WHAT IS REQUIRED:
Filter the records below down to lines containing "none".

EXTRACTED INFORMATION:
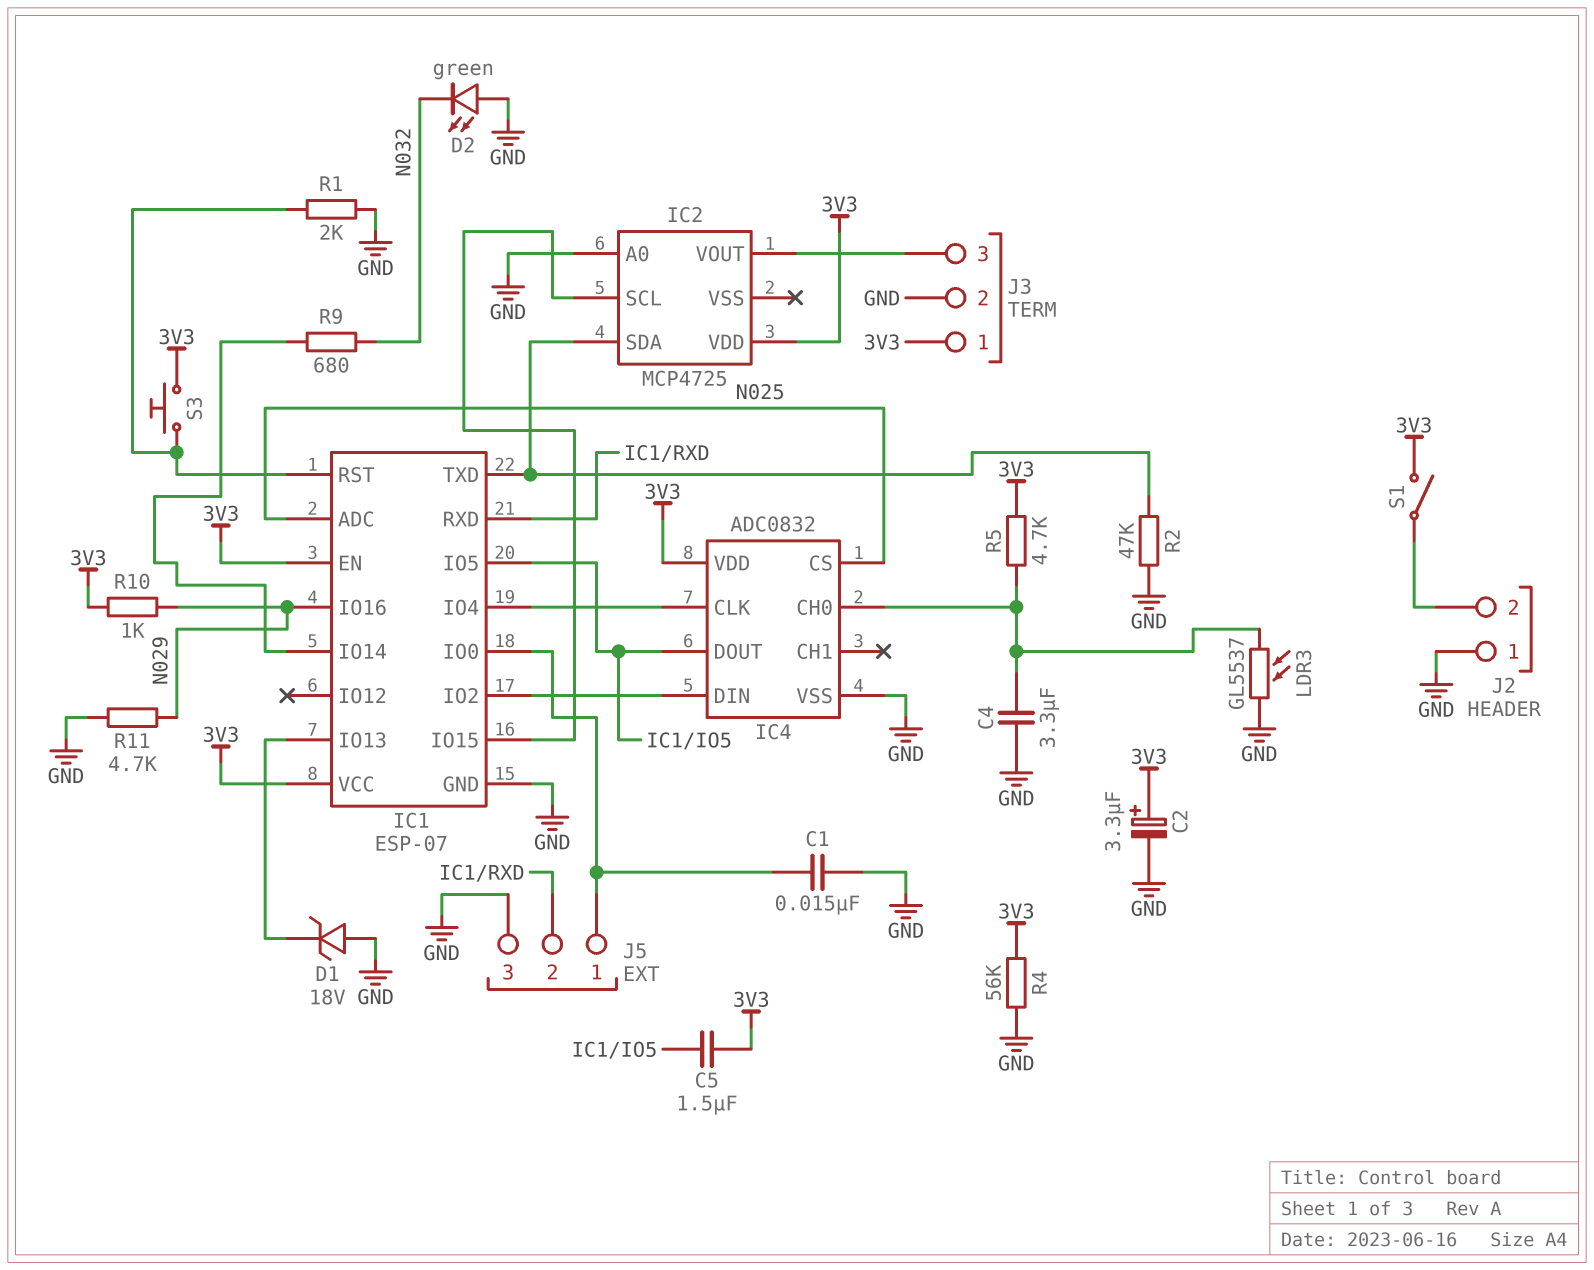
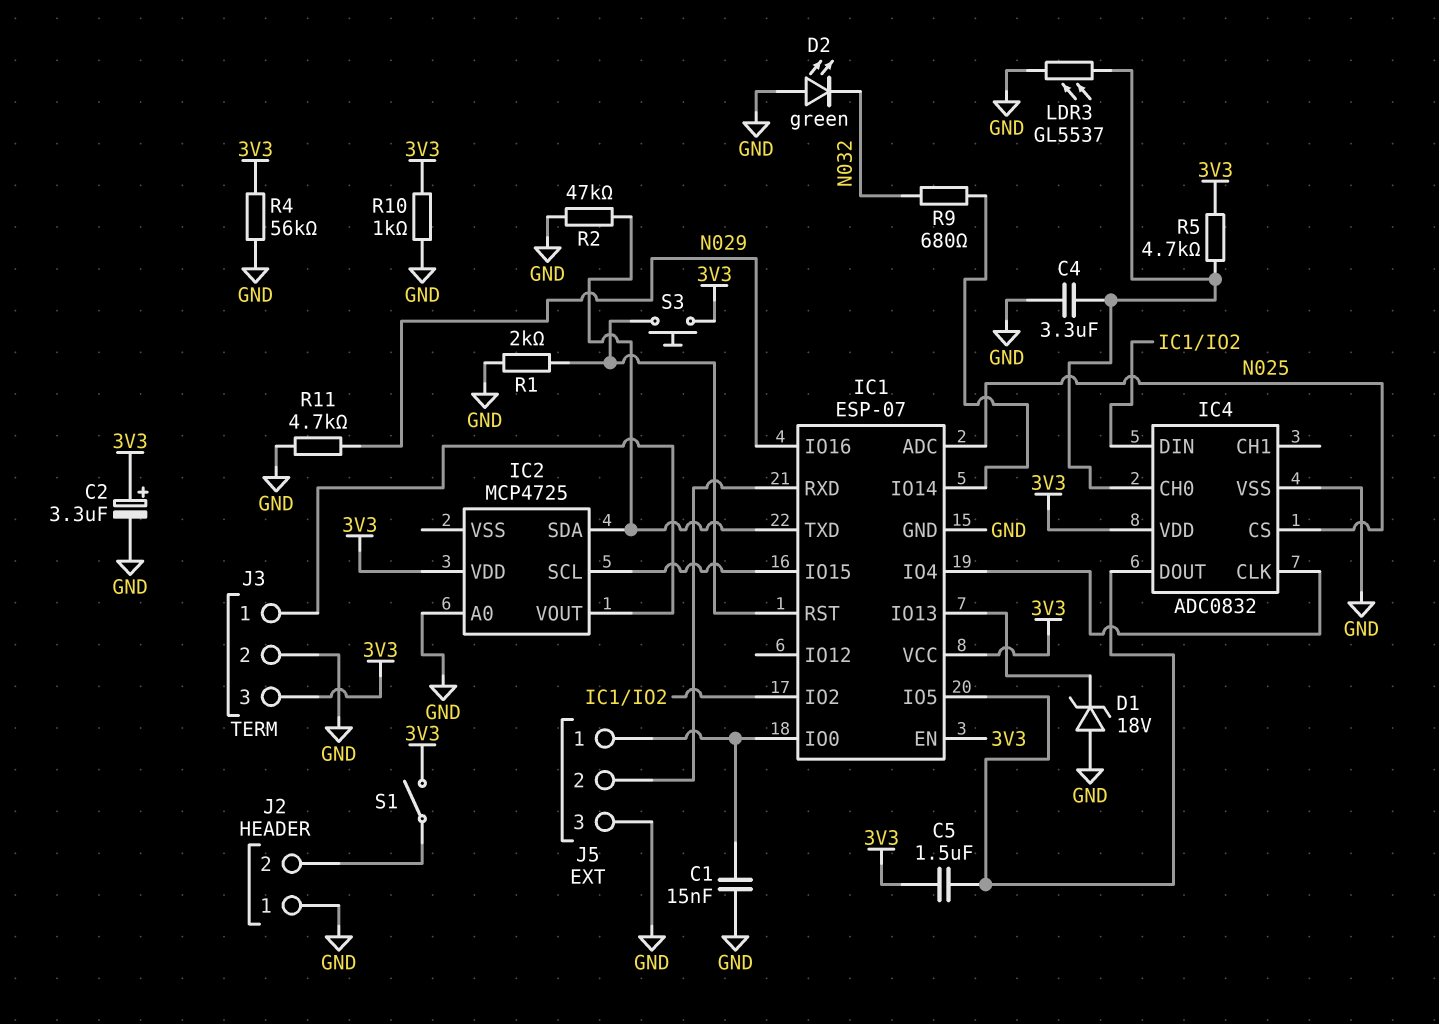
J3 pin 1: 3V3 -> IC2/VOUT
J3 pin 3: IC2/VOUT -> 3V3
R10: 1k (3V3, N029) -> 1k (3V3, GND)

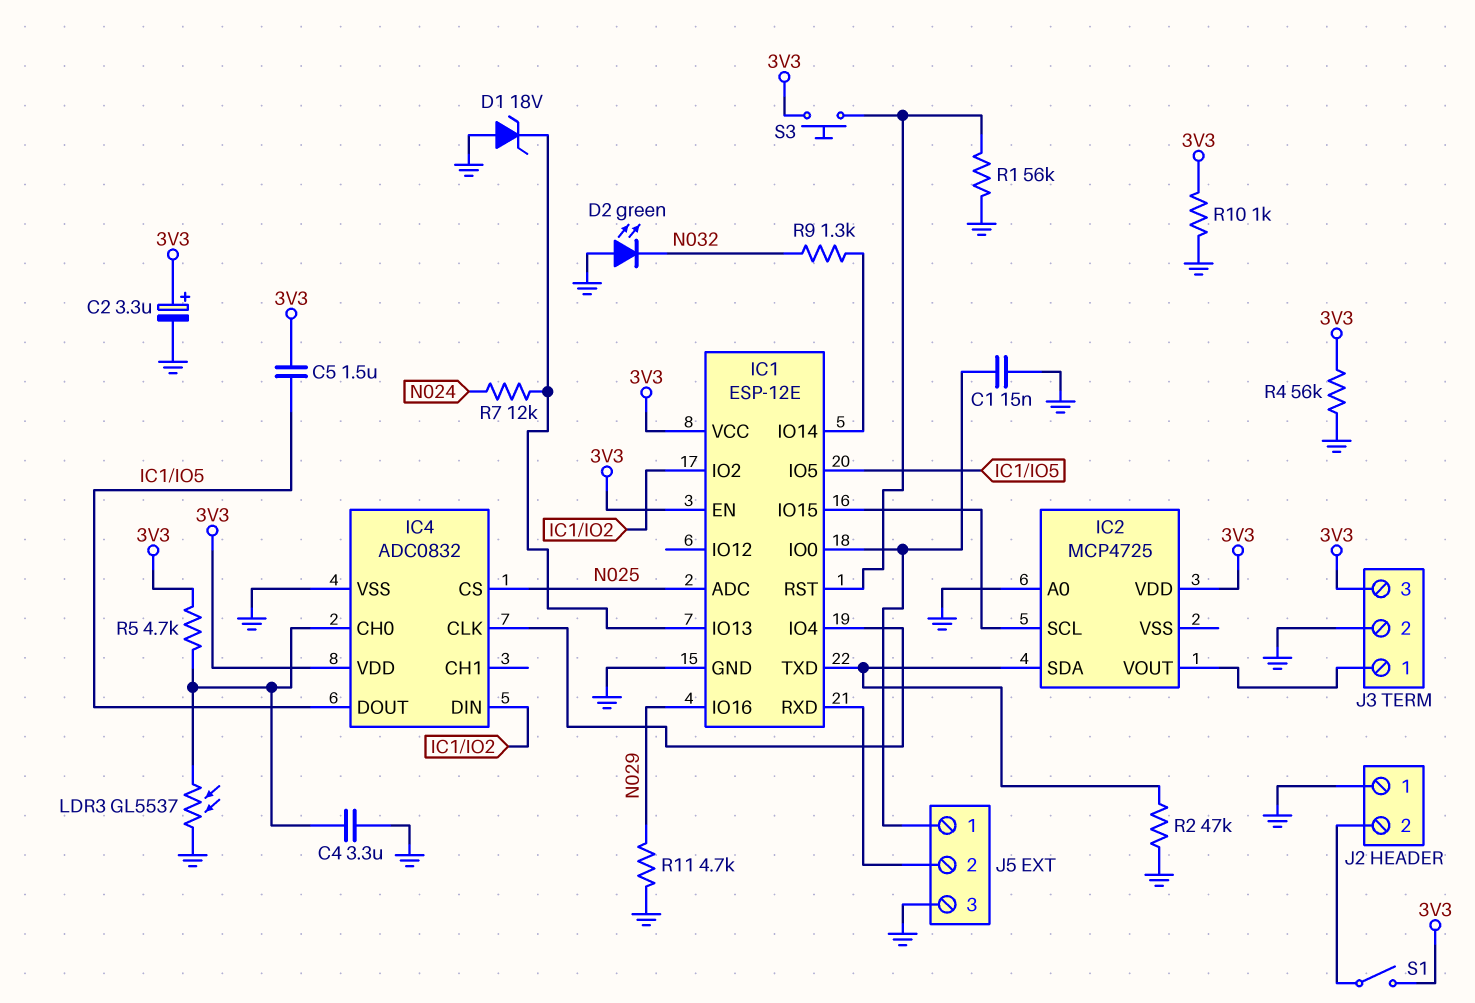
IC1: ESP-07 -> ESP-12E
R1: 2k (GND, IC1/RST) -> 56k (GND, IC1/RST)
R7: none -> 12k (IC1/IO13, N024)
R9: 680 (IC1/IO14, N032) -> 1.3k (IC1/IO14, N032)

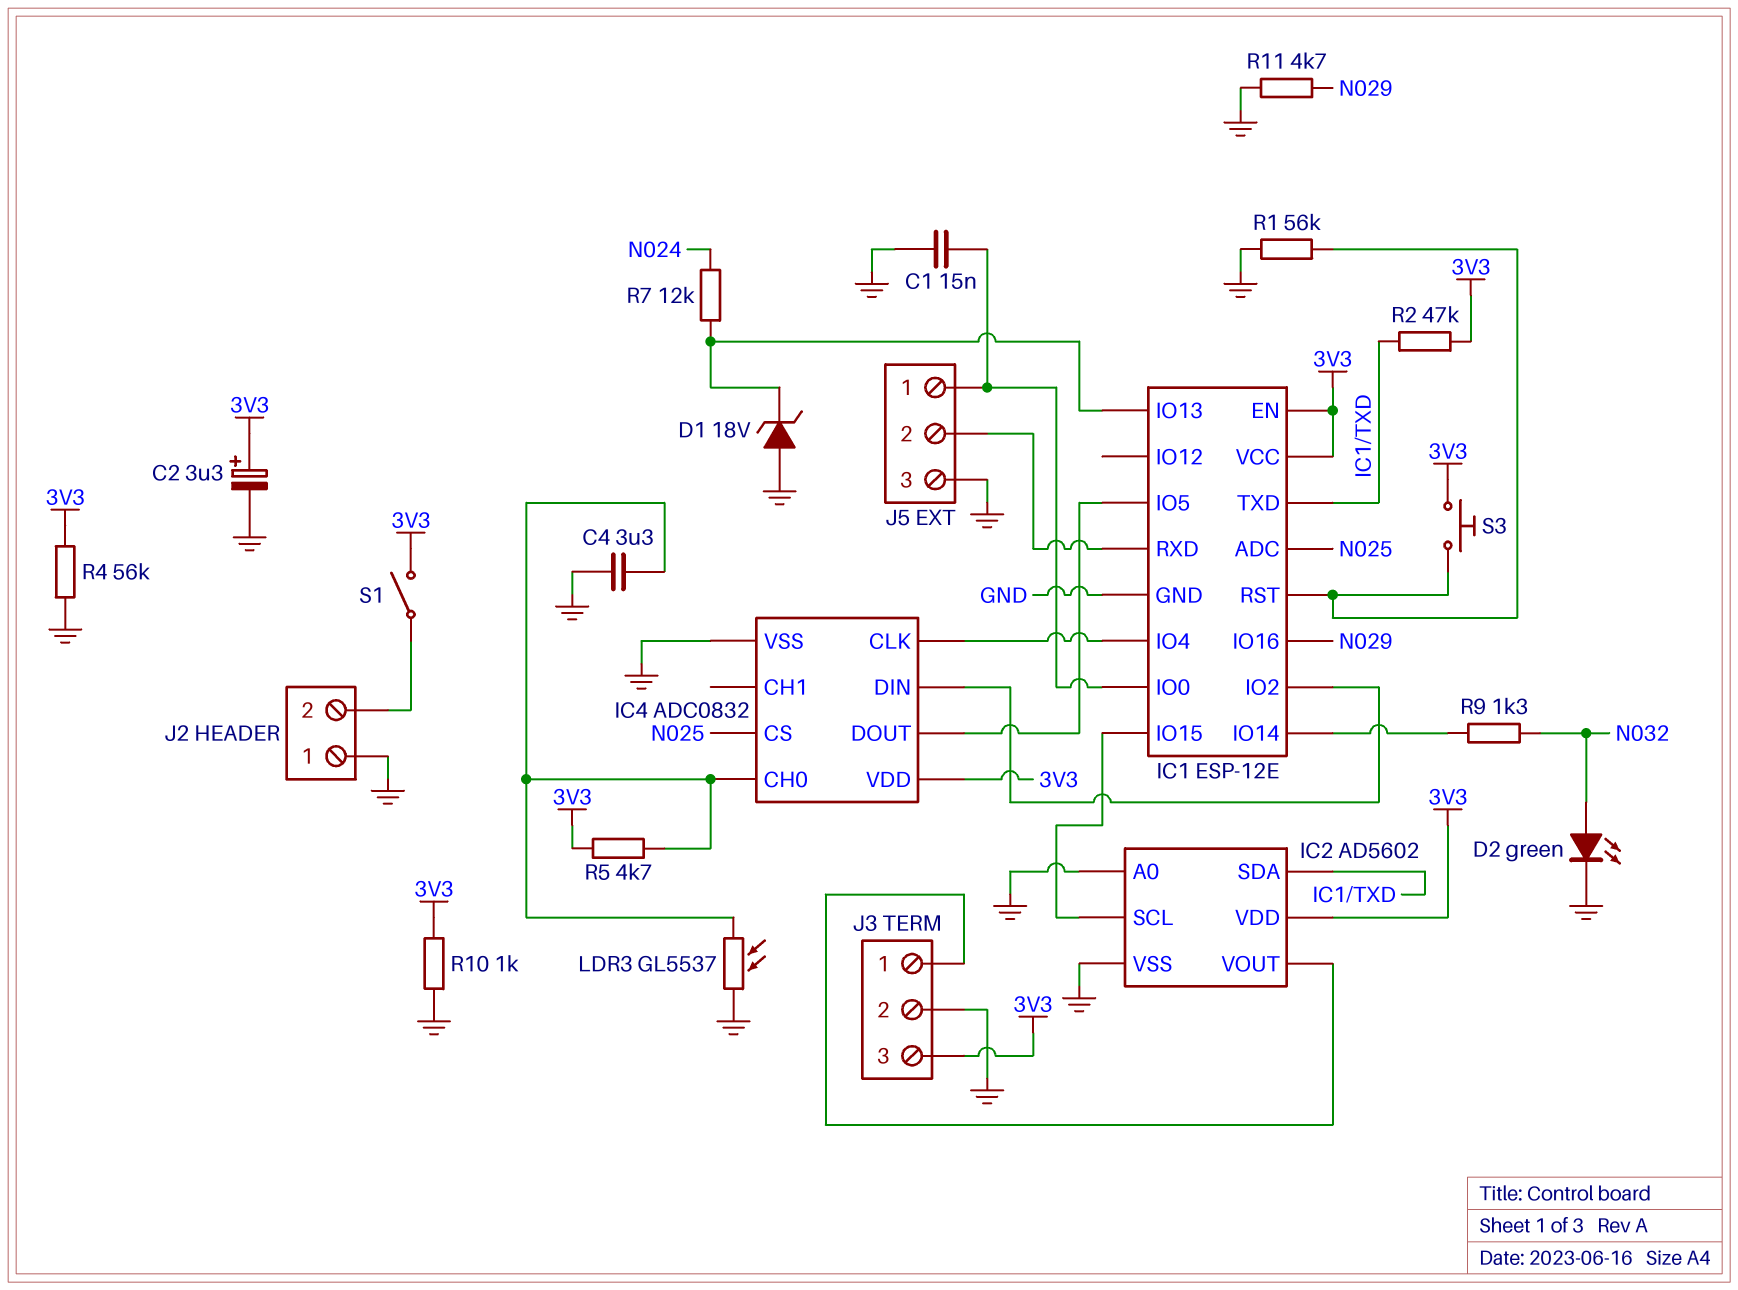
C5: 1.5uF (3V3, IC1/IO5) -> none
D2: LED green (A GND, K N032) -> LED green (A N032, K GND)
IC2: MCP4725 -> AD5602
IC2 pin VSS: none -> GND
R2: 47k (GND, IC1/TXD) -> 47k (3V3, IC1/TXD)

ANSWER AREA:
R7: none -> 12k (IC1/IO13, N024)
C5: 1.5uF (3V3, IC1/IO5) -> none
IC2 pin VSS: none -> GND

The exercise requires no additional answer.